Extracted entries ::
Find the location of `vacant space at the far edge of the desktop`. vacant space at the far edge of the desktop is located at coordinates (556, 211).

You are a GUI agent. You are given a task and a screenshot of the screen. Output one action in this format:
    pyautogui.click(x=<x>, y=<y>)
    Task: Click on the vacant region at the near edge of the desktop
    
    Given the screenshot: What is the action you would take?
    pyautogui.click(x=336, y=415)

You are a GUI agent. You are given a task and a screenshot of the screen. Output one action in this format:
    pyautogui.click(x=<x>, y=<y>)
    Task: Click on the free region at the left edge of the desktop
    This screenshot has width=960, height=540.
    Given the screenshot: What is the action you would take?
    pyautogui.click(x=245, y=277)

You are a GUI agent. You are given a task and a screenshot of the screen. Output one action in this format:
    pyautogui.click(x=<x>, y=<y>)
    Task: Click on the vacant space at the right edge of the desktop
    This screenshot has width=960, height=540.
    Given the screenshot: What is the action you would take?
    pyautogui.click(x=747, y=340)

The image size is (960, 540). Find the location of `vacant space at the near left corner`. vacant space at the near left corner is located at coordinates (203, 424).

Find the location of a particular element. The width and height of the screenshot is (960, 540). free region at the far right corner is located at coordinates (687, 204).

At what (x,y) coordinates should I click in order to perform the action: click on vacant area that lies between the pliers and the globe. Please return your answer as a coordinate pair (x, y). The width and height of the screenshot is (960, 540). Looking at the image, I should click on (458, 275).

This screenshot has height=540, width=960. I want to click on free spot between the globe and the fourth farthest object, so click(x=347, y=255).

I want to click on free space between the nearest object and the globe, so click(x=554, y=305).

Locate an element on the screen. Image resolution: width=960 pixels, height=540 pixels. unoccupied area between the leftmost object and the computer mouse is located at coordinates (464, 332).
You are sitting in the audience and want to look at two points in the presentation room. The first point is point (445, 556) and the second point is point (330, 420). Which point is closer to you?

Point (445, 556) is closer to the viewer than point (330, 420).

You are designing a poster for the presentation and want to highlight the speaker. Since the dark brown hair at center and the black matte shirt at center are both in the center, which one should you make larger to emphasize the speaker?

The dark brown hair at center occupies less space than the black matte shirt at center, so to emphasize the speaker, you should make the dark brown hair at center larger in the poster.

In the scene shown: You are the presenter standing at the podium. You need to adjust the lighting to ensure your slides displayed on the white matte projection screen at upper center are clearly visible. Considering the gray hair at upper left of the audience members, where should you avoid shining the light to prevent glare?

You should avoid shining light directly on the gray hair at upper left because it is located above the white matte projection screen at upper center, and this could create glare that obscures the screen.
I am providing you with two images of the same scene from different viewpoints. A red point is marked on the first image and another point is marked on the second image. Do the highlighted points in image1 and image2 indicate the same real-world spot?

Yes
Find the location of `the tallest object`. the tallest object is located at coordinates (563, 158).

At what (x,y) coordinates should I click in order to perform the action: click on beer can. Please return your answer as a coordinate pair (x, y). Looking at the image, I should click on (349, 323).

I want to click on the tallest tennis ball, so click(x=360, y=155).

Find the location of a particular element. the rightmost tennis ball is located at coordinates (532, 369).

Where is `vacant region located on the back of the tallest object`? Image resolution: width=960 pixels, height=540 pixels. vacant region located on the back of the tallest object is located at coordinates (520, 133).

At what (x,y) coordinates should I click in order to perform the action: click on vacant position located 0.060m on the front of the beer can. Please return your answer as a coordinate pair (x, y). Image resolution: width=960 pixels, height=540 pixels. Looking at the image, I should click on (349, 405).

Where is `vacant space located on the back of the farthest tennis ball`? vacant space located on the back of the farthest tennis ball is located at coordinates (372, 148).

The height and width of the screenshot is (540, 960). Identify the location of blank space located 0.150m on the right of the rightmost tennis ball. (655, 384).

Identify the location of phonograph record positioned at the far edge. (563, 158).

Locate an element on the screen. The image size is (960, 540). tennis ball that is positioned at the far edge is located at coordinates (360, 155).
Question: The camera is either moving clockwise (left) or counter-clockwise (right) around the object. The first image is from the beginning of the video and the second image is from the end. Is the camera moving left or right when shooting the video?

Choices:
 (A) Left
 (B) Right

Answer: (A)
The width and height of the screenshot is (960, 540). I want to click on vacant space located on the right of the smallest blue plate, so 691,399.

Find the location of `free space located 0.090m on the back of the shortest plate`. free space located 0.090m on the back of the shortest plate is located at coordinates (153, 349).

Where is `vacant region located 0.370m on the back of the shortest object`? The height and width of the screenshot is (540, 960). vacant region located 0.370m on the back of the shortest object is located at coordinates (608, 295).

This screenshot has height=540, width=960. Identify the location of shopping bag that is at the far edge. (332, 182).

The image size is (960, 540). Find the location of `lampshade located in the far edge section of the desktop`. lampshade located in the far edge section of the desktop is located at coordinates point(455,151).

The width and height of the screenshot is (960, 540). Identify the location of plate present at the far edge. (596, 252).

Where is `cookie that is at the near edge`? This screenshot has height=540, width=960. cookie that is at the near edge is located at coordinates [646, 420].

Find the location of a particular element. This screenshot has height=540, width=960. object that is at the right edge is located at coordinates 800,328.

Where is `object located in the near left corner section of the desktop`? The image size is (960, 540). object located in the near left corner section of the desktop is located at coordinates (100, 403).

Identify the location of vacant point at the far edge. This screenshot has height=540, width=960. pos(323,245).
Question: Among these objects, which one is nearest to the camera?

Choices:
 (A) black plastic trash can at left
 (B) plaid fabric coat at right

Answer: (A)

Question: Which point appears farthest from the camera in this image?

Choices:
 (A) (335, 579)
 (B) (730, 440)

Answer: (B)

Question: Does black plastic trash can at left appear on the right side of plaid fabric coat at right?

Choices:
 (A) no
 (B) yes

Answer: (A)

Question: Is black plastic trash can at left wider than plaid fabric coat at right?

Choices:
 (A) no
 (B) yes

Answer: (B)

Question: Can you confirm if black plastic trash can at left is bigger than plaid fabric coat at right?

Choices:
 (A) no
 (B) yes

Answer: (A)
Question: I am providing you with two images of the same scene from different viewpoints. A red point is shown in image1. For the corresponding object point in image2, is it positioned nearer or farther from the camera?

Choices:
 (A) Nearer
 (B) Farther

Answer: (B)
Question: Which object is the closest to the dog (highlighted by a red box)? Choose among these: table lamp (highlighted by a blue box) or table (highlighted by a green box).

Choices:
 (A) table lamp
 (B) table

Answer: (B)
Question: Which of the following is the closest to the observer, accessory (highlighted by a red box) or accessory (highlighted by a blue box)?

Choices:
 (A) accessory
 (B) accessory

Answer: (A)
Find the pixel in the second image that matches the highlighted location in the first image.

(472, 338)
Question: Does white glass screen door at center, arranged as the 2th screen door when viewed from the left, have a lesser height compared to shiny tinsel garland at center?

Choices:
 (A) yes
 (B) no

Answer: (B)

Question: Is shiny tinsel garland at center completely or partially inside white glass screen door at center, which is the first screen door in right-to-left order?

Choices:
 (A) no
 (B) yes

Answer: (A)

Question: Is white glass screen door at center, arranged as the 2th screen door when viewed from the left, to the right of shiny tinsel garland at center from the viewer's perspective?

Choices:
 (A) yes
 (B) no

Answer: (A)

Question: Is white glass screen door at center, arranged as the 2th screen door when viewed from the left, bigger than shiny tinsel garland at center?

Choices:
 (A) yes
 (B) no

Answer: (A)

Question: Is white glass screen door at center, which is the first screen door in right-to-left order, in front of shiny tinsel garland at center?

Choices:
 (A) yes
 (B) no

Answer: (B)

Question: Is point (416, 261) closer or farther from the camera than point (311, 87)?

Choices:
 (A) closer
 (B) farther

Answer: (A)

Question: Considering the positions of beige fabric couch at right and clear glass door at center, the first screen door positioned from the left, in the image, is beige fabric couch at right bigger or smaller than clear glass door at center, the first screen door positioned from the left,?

Request :: Edit the listing above by replacing each occurrence of "desktop" with "tabletop", keeping everything else unchanged.

Expected output ::
Find the location of `vacant space at the far edge of the tabletop`. vacant space at the far edge of the tabletop is located at coordinates (556, 211).

You are a GUI agent. You are given a task and a screenshot of the screen. Output one action in this format:
    pyautogui.click(x=<x>, y=<y>)
    Task: Click on the vacant region at the near edge of the tabletop
    
    Given the screenshot: What is the action you would take?
    pyautogui.click(x=336, y=415)

You are a GUI agent. You are given a task and a screenshot of the screen. Output one action in this format:
    pyautogui.click(x=<x>, y=<y>)
    Task: Click on the free region at the left edge of the tabletop
    This screenshot has width=960, height=540.
    Given the screenshot: What is the action you would take?
    pyautogui.click(x=245, y=277)

You are a GUI agent. You are given a task and a screenshot of the screen. Output one action in this format:
    pyautogui.click(x=<x>, y=<y>)
    Task: Click on the vacant space at the right edge of the tabletop
    This screenshot has width=960, height=540.
    Given the screenshot: What is the action you would take?
    pyautogui.click(x=747, y=340)

The image size is (960, 540). Find the location of `vacant space at the near left corner`. vacant space at the near left corner is located at coordinates (203, 424).

Find the location of a particular element. The width and height of the screenshot is (960, 540). free region at the far right corner is located at coordinates (687, 204).

At what (x,y) coordinates should I click in order to perform the action: click on vacant area that lies between the pliers and the globe. Please return your answer as a coordinate pair (x, y). The width and height of the screenshot is (960, 540). Looking at the image, I should click on (458, 275).

This screenshot has height=540, width=960. I want to click on free spot between the globe and the fourth farthest object, so click(x=347, y=255).

I want to click on free space between the nearest object and the globe, so click(x=554, y=305).

Locate an element on the screen. Image resolution: width=960 pixels, height=540 pixels. unoccupied area between the leftmost object and the computer mouse is located at coordinates (464, 332).
You are sitting in the audience and want to look at two points in the presentation room. The first point is point (445, 556) and the second point is point (330, 420). Which point is closer to you?

Point (445, 556) is closer to the viewer than point (330, 420).

You are designing a poster for the presentation and want to highlight the speaker. Since the dark brown hair at center and the black matte shirt at center are both in the center, which one should you make larger to emphasize the speaker?

The dark brown hair at center occupies less space than the black matte shirt at center, so to emphasize the speaker, you should make the dark brown hair at center larger in the poster.

In the scene shown: You are the presenter standing at the podium. You need to adjust the lighting to ensure your slides displayed on the white matte projection screen at upper center are clearly visible. Considering the gray hair at upper left of the audience members, where should you avoid shining the light to prevent glare?

You should avoid shining light directly on the gray hair at upper left because it is located above the white matte projection screen at upper center, and this could create glare that obscures the screen.
I am providing you with two images of the same scene from different viewpoints. A red point is marked on the first image and another point is marked on the second image. Do the highlighted points in image1 and image2 indicate the same real-world spot?

Yes
Find the location of `the tallest object`. the tallest object is located at coordinates (563, 158).

At what (x,y) coordinates should I click in order to perform the action: click on beer can. Please return your answer as a coordinate pair (x, y). Looking at the image, I should click on (349, 323).

I want to click on the tallest tennis ball, so click(x=360, y=155).

Find the location of a particular element. the rightmost tennis ball is located at coordinates (532, 369).

Where is `vacant region located on the back of the tallest object`? Image resolution: width=960 pixels, height=540 pixels. vacant region located on the back of the tallest object is located at coordinates (520, 133).

At what (x,y) coordinates should I click in order to perform the action: click on vacant position located 0.060m on the front of the beer can. Please return your answer as a coordinate pair (x, y). Image resolution: width=960 pixels, height=540 pixels. Looking at the image, I should click on (349, 405).

Where is `vacant space located on the back of the farthest tennis ball`? vacant space located on the back of the farthest tennis ball is located at coordinates (372, 148).

The height and width of the screenshot is (540, 960). Identify the location of blank space located 0.150m on the right of the rightmost tennis ball. (655, 384).

Identify the location of phonograph record positioned at the far edge. (563, 158).

Locate an element on the screen. The image size is (960, 540). tennis ball that is positioned at the far edge is located at coordinates (360, 155).
Question: The camera is either moving clockwise (left) or counter-clockwise (right) around the object. The first image is from the beginning of the video and the second image is from the end. Is the camera moving left or right when shooting the video?

Choices:
 (A) Left
 (B) Right

Answer: (A)
The width and height of the screenshot is (960, 540). I want to click on vacant space located on the right of the smallest blue plate, so 691,399.

Find the location of `free space located 0.090m on the back of the shortest plate`. free space located 0.090m on the back of the shortest plate is located at coordinates (153, 349).

Where is `vacant region located 0.370m on the back of the shortest object`? The height and width of the screenshot is (540, 960). vacant region located 0.370m on the back of the shortest object is located at coordinates (608, 295).

This screenshot has height=540, width=960. Identify the location of shopping bag that is at the far edge. (332, 182).

The image size is (960, 540). Find the location of `lampshade located in the far edge section of the tabletop`. lampshade located in the far edge section of the tabletop is located at coordinates point(455,151).

The width and height of the screenshot is (960, 540). Identify the location of plate present at the far edge. (596, 252).

Where is `cookie that is at the near edge`? This screenshot has height=540, width=960. cookie that is at the near edge is located at coordinates [646, 420].

Find the location of a particular element. This screenshot has height=540, width=960. object that is at the right edge is located at coordinates 800,328.

Where is `object located in the near left corner section of the tabletop`? The image size is (960, 540). object located in the near left corner section of the tabletop is located at coordinates (100, 403).

Identify the location of vacant point at the far edge. This screenshot has height=540, width=960. pos(323,245).
Question: Among these objects, which one is nearest to the camera?

Choices:
 (A) black plastic trash can at left
 (B) plaid fabric coat at right

Answer: (A)

Question: Which point appears farthest from the camera in this image?

Choices:
 (A) (335, 579)
 (B) (730, 440)

Answer: (B)

Question: Does black plastic trash can at left appear on the right side of plaid fabric coat at right?

Choices:
 (A) no
 (B) yes

Answer: (A)

Question: Is black plastic trash can at left wider than plaid fabric coat at right?

Choices:
 (A) no
 (B) yes

Answer: (B)

Question: Can you confirm if black plastic trash can at left is bigger than plaid fabric coat at right?

Choices:
 (A) no
 (B) yes

Answer: (A)
Question: I am providing you with two images of the same scene from different viewpoints. A red point is shown in image1. For the corresponding object point in image2, is it positioned nearer or farther from the camera?

Choices:
 (A) Nearer
 (B) Farther

Answer: (B)
Question: Which object is the closest to the dog (highlighted by a red box)? Choose among these: table lamp (highlighted by a blue box) or table (highlighted by a green box).

Choices:
 (A) table lamp
 (B) table

Answer: (B)
Question: Which of the following is the closest to the observer, accessory (highlighted by a red box) or accessory (highlighted by a blue box)?

Choices:
 (A) accessory
 (B) accessory

Answer: (A)
Find the pixel in the second image that matches the highlighted location in the first image.

(472, 338)
Question: Does white glass screen door at center, arranged as the 2th screen door when viewed from the left, have a lesser height compared to shiny tinsel garland at center?

Choices:
 (A) yes
 (B) no

Answer: (B)

Question: Is shiny tinsel garland at center completely or partially inside white glass screen door at center, which is the first screen door in right-to-left order?

Choices:
 (A) no
 (B) yes

Answer: (A)

Question: Is white glass screen door at center, arranged as the 2th screen door when viewed from the left, to the right of shiny tinsel garland at center from the viewer's perspective?

Choices:
 (A) yes
 (B) no

Answer: (A)

Question: Is white glass screen door at center, arranged as the 2th screen door when viewed from the left, bigger than shiny tinsel garland at center?

Choices:
 (A) yes
 (B) no

Answer: (A)

Question: Is white glass screen door at center, which is the first screen door in right-to-left order, in front of shiny tinsel garland at center?

Choices:
 (A) yes
 (B) no

Answer: (B)

Question: Is point (416, 261) closer or farther from the camera than point (311, 87)?

Choices:
 (A) closer
 (B) farther

Answer: (A)

Question: Considering the positions of beige fabric couch at right and clear glass door at center, the first screen door positioned from the left, in the image, is beige fabric couch at right bigger or smaller than clear glass door at center, the first screen door positioned from the left,?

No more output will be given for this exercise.